*** Opening Source information ***

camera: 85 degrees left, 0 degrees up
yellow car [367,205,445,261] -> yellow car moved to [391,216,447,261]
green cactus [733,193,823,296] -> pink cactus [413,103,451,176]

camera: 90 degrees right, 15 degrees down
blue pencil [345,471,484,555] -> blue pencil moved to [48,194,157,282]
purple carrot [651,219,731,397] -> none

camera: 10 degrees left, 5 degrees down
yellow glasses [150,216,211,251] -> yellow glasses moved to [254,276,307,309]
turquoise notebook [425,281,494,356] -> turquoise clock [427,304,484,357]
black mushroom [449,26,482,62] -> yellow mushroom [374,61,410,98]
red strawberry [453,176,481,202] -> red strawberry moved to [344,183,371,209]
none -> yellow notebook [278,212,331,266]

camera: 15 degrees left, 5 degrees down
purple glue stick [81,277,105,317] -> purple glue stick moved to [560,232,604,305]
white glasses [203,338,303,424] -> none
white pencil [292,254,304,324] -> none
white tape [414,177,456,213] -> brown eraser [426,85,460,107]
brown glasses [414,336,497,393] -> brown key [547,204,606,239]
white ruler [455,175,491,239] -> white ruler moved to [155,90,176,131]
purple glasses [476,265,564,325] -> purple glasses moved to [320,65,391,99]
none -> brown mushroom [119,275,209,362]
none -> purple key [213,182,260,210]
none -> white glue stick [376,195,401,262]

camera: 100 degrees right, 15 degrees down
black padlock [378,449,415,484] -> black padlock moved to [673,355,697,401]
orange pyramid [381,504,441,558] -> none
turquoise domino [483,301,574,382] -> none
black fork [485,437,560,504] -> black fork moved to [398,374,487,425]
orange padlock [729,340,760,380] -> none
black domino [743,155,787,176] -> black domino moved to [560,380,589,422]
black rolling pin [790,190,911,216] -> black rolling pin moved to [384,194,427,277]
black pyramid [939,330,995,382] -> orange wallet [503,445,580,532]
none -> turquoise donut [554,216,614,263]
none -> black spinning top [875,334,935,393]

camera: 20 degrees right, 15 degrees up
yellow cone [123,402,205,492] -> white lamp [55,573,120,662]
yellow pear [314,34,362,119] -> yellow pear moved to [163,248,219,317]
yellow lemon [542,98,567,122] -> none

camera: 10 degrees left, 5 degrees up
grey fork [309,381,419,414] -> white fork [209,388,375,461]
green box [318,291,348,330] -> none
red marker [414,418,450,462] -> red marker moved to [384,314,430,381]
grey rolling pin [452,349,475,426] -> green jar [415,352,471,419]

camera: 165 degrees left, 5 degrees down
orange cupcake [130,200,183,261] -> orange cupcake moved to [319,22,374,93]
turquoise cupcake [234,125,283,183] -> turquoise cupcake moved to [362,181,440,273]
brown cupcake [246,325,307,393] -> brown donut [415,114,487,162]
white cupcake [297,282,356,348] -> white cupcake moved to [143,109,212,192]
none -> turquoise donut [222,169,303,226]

*** Closing Source information ***

▶ _How to complete this task_
Copy the records above exactly.

▶ _Response box_
camera: 85 degrees left, 0 degrees up
yellow car [367,205,445,261] -> yellow car moved to [391,216,447,261]
green cactus [733,193,823,296] -> pink cactus [413,103,451,176]

camera: 90 degrees right, 15 degrees down
blue pencil [345,471,484,555] -> blue pencil moved to [48,194,157,282]
purple carrot [651,219,731,397] -> none

camera: 10 degrees left, 5 degrees down
yellow glasses [150,216,211,251] -> yellow glasses moved to [254,276,307,309]
turquoise notebook [425,281,494,356] -> turquoise clock [427,304,484,357]
black mushroom [449,26,482,62] -> yellow mushroom [374,61,410,98]
red strawberry [453,176,481,202] -> red strawberry moved to [344,183,371,209]
none -> yellow notebook [278,212,331,266]

camera: 15 degrees left, 5 degrees down
purple glue stick [81,277,105,317] -> purple glue stick moved to [560,232,604,305]
white glasses [203,338,303,424] -> none
white pencil [292,254,304,324] -> none
white tape [414,177,456,213] -> brown eraser [426,85,460,107]
brown glasses [414,336,497,393] -> brown key [547,204,606,239]
white ruler [455,175,491,239] -> white ruler moved to [155,90,176,131]
purple glasses [476,265,564,325] -> purple glasses moved to [320,65,391,99]
none -> brown mushroom [119,275,209,362]
none -> purple key [213,182,260,210]
none -> white glue stick [376,195,401,262]

camera: 100 degrees right, 15 degrees down
black padlock [378,449,415,484] -> black padlock moved to [673,355,697,401]
orange pyramid [381,504,441,558] -> none
turquoise domino [483,301,574,382] -> none
black fork [485,437,560,504] -> black fork moved to [398,374,487,425]
orange padlock [729,340,760,380] -> none
black domino [743,155,787,176] -> black domino moved to [560,380,589,422]
black rolling pin [790,190,911,216] -> black rolling pin moved to [384,194,427,277]
black pyramid [939,330,995,382] -> orange wallet [503,445,580,532]
none -> turquoise donut [554,216,614,263]
none -> black spinning top [875,334,935,393]

camera: 20 degrees right, 15 degrees up
yellow cone [123,402,205,492] -> white lamp [55,573,120,662]
yellow pear [314,34,362,119] -> yellow pear moved to [163,248,219,317]
yellow lemon [542,98,567,122] -> none

camera: 10 degrees left, 5 degrees up
grey fork [309,381,419,414] -> white fork [209,388,375,461]
green box [318,291,348,330] -> none
red marker [414,418,450,462] -> red marker moved to [384,314,430,381]
grey rolling pin [452,349,475,426] -> green jar [415,352,471,419]

camera: 165 degrees left, 5 degrees down
orange cupcake [130,200,183,261] -> orange cupcake moved to [319,22,374,93]
turquoise cupcake [234,125,283,183] -> turquoise cupcake moved to [362,181,440,273]
brown cupcake [246,325,307,393] -> brown donut [415,114,487,162]
white cupcake [297,282,356,348] -> white cupcake moved to [143,109,212,192]
none -> turquoise donut [222,169,303,226]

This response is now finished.